> [WHAT THE EXERCISE ASKS]: Each line of the listing below that includes "plate" must be copied.

> [RECORDS FOR THE TASK]:
>>>
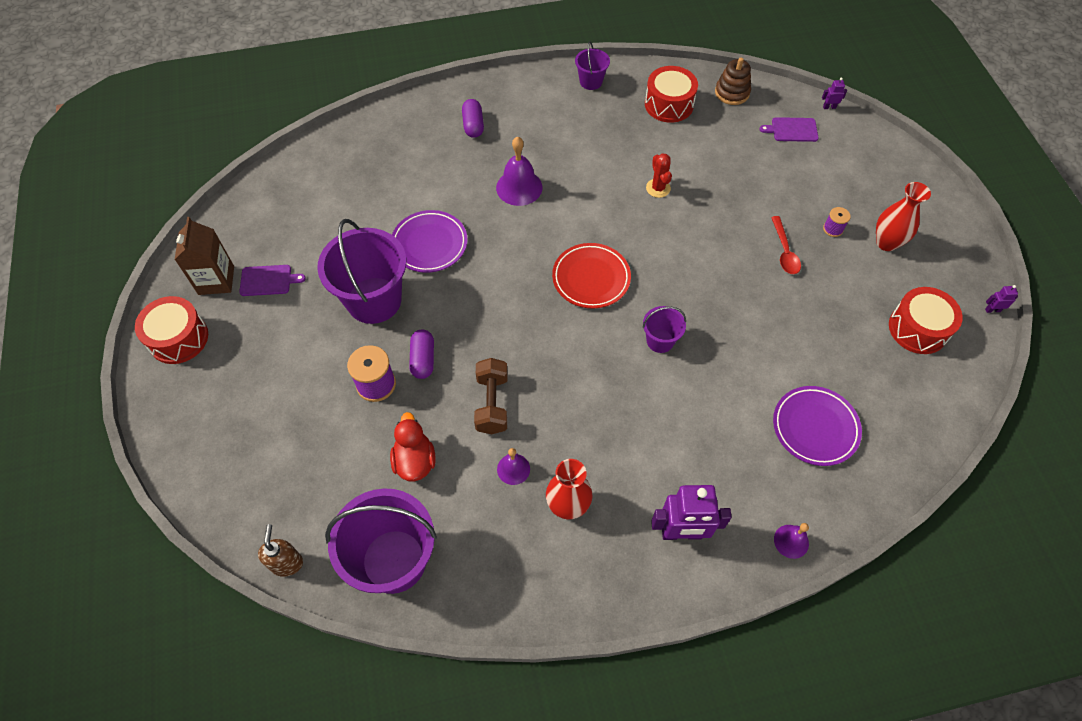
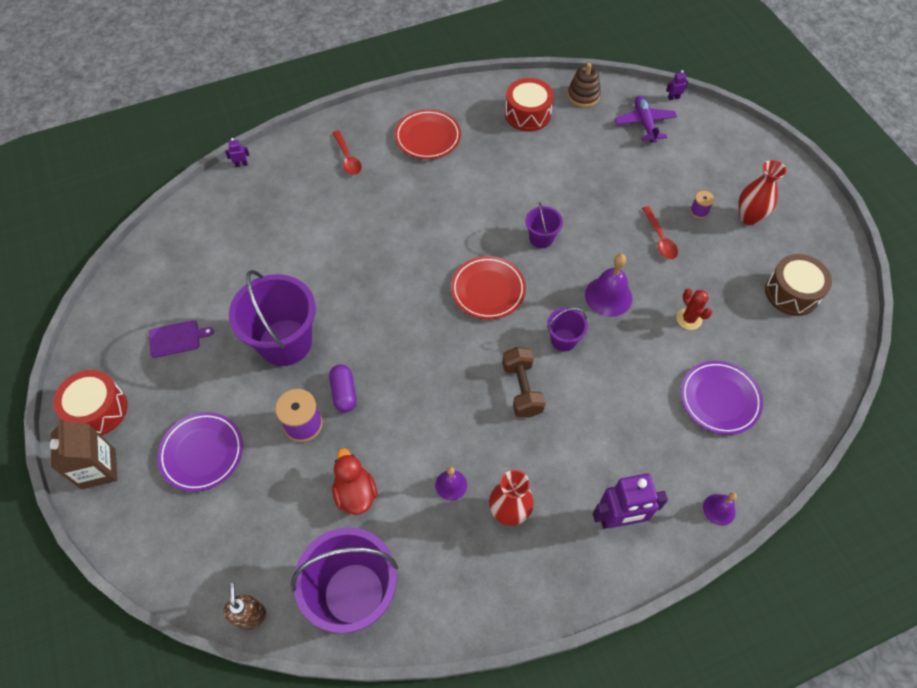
camera: 10 degrees left, 0 degrees up
(216, 280) = (125, 346): brown carton -> brown carton (98, 469)
(429, 244) = (328, 279): purple plate -> purple plate (202, 453)
(473, 125) = (348, 158): purple capsule -> red spoon
(492, 403) = (418, 425): brown dumbbell -> brown dumbbell (522, 389)
(519, 187) = (403, 212): purple bell -> purple bell (608, 296)
(559, 115) = (428, 137): none -> red plate
(591, 81) = (451, 102): purple bucket -> purple bucket (541, 238)
(658, 188) = (533, 195): red cactus -> red cactus (689, 319)
(792, 130) = (644, 123): purple cutting board -> purple plane
(918, 329) = (792, 293): red drum -> brown drum
(992, 310) = (853, 265): purple robot -> purple robot (241, 164)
<<<
> [YOUR RESPONSE]:
(429, 244) = (328, 279): purple plate -> purple plate (202, 453)
(559, 115) = (428, 137): none -> red plate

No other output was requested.